- _Dataset section_:

Segment Open

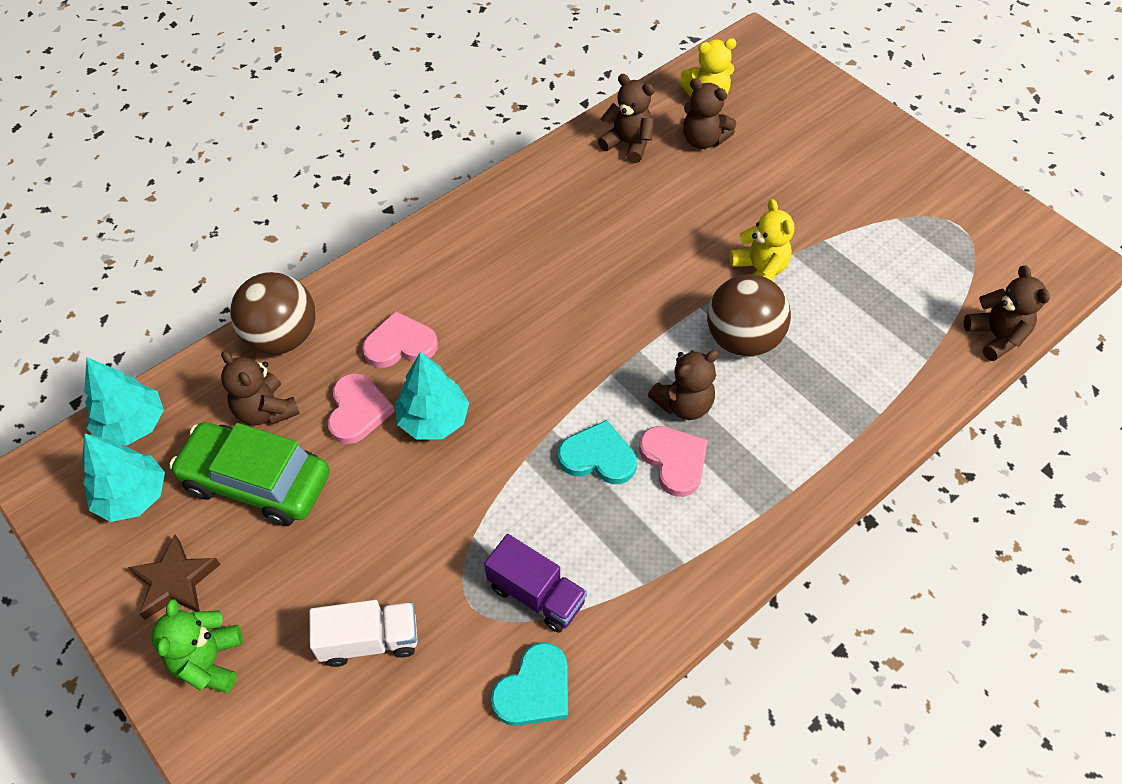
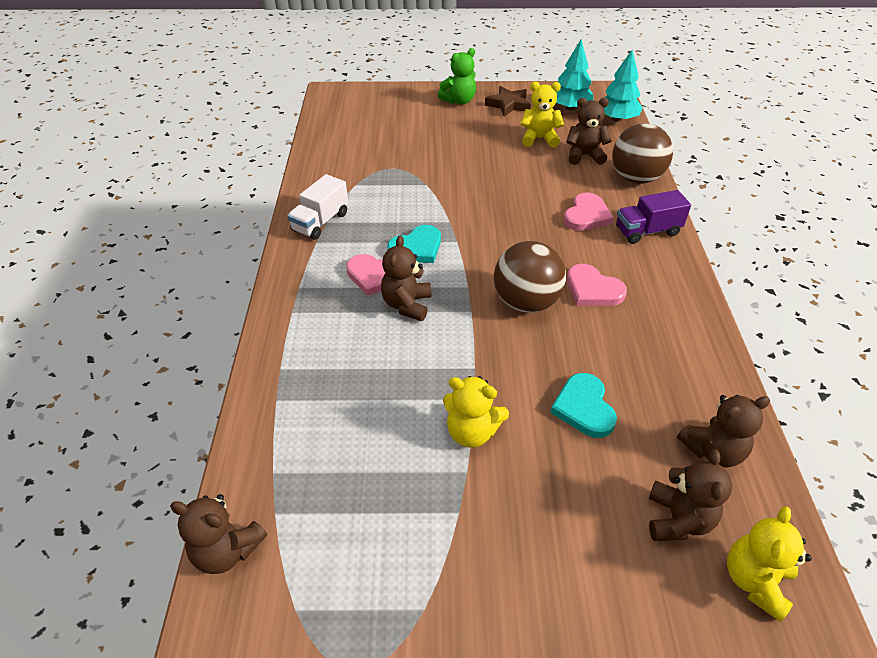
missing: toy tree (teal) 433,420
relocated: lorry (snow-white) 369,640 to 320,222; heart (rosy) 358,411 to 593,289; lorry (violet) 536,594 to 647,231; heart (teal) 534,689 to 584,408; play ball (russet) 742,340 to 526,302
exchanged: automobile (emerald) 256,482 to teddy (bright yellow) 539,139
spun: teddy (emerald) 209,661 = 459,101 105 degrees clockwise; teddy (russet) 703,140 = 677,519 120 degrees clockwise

Segment Closed

- _Exercise_: Scan the listing above, and wherever a line holds the string "teal", copy that line.

- _Exercise output_:
missing: toy tree (teal) 433,420
relocated: lorry (snow-white) 369,640 to 320,222; heart (rosy) 358,411 to 593,289; lorry (violet) 536,594 to 647,231; heart (teal) 534,689 to 584,408; play ball (russet) 742,340 to 526,302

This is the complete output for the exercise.